_COLLECTED MATERIAL:_
-- -- --

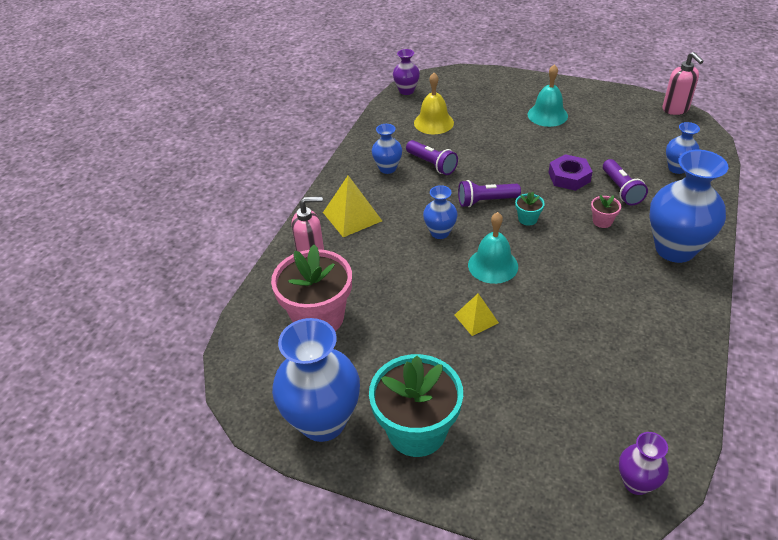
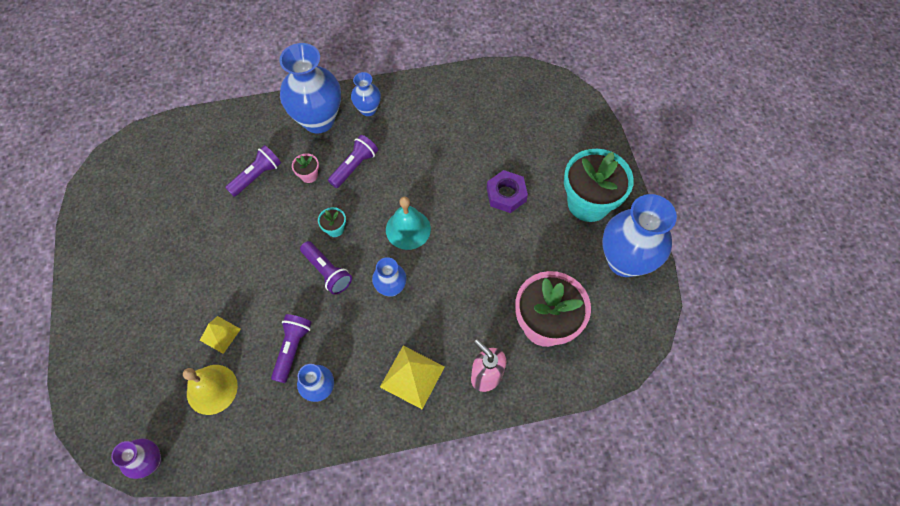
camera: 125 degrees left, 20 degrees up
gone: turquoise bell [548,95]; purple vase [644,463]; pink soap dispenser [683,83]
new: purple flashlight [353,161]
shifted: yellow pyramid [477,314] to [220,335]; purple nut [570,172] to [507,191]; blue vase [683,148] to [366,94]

-- -- --

_WHAT TO WORK ON:_
Copy the material above exactly and drop the pictures.

_WRITTEN SOLUTION:_
camera: 125 degrees left, 20 degrees up
gone: turquoise bell [548,95]; purple vase [644,463]; pink soap dispenser [683,83]
new: purple flashlight [353,161]
shifted: yellow pyramid [477,314] to [220,335]; purple nut [570,172] to [507,191]; blue vase [683,148] to [366,94]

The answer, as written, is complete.